# SUPPLIED ENTRIES:

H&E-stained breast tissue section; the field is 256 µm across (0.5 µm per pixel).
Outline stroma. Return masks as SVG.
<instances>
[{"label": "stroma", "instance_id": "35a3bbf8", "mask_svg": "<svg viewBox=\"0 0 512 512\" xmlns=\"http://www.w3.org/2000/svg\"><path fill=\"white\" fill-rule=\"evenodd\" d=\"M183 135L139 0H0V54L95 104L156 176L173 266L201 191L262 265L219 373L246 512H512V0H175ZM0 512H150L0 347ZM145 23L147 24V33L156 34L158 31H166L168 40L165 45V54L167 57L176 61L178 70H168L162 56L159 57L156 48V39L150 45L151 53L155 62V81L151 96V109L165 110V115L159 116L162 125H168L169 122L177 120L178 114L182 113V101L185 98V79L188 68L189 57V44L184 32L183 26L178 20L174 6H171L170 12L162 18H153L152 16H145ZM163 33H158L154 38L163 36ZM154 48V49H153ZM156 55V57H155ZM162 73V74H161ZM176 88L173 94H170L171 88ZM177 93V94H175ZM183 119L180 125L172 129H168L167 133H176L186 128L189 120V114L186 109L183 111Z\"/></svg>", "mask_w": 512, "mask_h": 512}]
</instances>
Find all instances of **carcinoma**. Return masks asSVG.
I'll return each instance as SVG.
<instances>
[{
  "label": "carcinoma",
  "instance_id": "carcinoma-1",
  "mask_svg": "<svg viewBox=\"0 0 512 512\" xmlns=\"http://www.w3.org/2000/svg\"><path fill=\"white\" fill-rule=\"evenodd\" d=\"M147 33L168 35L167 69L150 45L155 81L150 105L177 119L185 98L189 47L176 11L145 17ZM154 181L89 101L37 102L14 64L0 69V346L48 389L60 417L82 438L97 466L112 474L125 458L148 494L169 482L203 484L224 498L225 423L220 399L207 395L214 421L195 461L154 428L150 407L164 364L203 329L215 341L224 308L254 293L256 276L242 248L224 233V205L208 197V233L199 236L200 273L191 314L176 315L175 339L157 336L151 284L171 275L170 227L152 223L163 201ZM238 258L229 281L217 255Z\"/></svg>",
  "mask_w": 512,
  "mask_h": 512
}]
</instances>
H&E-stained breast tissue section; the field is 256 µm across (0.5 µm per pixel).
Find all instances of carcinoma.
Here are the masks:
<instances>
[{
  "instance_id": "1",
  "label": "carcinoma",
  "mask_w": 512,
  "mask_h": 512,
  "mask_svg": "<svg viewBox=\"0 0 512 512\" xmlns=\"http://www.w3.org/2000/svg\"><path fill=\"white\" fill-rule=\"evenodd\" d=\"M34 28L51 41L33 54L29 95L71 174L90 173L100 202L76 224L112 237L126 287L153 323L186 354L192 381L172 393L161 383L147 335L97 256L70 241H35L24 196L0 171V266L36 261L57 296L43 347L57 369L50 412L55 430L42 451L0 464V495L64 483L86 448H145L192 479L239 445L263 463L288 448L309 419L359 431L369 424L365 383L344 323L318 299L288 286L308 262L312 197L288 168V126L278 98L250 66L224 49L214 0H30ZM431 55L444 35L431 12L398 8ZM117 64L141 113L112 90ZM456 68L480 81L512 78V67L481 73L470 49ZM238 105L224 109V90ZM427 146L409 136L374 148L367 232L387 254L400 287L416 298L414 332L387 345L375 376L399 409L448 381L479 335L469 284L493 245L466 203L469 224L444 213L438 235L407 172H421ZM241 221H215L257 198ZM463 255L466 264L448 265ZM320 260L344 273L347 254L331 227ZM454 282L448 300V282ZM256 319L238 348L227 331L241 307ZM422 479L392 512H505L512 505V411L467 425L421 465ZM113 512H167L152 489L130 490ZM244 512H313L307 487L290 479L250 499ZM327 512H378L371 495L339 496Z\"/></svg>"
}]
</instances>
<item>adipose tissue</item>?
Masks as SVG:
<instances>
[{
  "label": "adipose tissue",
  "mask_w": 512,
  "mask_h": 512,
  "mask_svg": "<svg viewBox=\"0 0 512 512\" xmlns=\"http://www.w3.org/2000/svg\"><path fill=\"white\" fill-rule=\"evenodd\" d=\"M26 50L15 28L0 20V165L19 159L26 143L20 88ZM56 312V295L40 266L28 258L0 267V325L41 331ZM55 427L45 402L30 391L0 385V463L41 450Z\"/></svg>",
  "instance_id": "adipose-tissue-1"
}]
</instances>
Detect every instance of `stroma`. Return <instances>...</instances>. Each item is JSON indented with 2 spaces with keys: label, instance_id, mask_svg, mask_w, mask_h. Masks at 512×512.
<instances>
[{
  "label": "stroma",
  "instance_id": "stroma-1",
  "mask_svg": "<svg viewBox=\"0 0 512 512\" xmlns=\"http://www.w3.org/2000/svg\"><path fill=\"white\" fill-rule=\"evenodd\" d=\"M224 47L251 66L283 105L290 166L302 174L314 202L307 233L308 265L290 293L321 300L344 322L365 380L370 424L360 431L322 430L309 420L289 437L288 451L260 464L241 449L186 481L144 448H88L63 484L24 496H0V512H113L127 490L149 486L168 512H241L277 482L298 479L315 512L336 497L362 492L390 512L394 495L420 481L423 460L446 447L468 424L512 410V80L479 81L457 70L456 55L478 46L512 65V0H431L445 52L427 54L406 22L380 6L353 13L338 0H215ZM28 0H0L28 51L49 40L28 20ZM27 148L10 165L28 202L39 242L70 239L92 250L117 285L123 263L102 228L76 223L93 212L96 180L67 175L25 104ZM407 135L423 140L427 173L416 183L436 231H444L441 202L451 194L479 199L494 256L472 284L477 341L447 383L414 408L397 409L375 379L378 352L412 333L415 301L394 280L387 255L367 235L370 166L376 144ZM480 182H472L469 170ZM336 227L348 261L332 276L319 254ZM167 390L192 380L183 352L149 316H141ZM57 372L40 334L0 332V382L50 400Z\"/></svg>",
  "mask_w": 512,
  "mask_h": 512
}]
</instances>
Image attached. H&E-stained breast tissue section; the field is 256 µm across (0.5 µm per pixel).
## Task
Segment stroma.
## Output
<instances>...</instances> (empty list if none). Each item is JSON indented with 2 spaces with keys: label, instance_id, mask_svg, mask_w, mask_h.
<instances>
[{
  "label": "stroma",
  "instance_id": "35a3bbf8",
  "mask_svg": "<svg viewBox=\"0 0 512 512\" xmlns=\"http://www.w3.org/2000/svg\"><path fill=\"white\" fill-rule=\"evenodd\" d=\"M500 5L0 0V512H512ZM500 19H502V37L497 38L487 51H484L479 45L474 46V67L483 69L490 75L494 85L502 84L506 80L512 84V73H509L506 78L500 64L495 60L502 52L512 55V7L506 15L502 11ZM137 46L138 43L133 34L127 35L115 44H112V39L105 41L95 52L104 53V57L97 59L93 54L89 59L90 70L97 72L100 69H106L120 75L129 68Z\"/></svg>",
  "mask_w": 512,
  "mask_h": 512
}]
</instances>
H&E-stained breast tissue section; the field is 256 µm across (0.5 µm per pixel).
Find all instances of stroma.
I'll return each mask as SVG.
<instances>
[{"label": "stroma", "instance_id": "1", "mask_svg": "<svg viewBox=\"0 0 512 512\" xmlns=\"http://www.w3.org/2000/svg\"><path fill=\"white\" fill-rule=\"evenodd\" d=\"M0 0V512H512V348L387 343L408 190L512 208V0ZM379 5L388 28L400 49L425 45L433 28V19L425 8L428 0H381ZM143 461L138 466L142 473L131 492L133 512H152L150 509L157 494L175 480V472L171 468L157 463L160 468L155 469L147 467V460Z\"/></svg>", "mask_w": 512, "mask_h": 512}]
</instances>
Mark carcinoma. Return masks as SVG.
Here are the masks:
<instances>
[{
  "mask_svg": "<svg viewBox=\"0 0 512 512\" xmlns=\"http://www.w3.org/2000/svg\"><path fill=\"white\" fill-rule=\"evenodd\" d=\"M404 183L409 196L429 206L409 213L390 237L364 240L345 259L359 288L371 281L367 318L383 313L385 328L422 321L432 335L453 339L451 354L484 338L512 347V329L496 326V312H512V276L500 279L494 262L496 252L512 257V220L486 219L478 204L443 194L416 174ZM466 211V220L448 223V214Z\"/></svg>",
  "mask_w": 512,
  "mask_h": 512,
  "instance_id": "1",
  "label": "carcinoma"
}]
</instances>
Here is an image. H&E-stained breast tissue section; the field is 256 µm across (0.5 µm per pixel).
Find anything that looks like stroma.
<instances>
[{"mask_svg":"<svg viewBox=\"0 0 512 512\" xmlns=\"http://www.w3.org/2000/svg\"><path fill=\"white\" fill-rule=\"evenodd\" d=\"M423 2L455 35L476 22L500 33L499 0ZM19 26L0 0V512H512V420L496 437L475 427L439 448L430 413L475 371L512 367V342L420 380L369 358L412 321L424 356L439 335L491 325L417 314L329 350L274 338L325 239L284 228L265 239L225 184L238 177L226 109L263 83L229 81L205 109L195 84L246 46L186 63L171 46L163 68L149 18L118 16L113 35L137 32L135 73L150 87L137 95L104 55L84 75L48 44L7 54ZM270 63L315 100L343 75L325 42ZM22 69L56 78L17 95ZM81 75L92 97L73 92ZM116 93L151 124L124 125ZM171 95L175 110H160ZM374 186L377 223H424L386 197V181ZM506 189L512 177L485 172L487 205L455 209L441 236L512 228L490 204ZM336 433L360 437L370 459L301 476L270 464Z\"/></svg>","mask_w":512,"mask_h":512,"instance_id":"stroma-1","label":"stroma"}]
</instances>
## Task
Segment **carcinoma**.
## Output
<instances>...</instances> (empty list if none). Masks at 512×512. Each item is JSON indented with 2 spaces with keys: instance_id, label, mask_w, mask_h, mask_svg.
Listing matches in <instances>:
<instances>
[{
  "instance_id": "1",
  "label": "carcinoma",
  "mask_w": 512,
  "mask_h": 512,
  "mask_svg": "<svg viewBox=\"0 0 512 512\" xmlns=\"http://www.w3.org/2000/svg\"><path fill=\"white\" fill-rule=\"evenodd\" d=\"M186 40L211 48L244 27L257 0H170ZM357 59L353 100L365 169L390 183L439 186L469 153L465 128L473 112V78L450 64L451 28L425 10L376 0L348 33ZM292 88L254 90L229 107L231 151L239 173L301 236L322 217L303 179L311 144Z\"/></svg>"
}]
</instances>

# TASK DIRECTIONS:
Extract the lines from the line with "Mark carcinoma. Return masks as SVG." to the line with "Here is an image.", inclusive, reproducing them exactly and leaving out every other line.

# EXPECTED OUTPUT:
Mark carcinoma. Return masks as SVG.
Here are the masks:
<instances>
[{
  "mask_svg": "<svg viewBox=\"0 0 512 512\" xmlns=\"http://www.w3.org/2000/svg\"><path fill=\"white\" fill-rule=\"evenodd\" d=\"M404 183L409 196L429 206L409 213L390 237L364 240L345 259L359 288L371 281L367 318L383 313L385 328L422 321L432 335L453 339L451 354L484 338L512 347V329L496 326V312H512V276L500 279L494 262L496 252L512 257V220L486 219L478 204L443 194L416 174ZM466 211V220L448 223V214Z\"/></svg>",
  "mask_w": 512,
  "mask_h": 512,
  "instance_id": "1",
  "label": "carcinoma"
}]
</instances>
Here is an image. H&E-stained breast tissue section; the field is 256 µm across (0.5 µm per pixel).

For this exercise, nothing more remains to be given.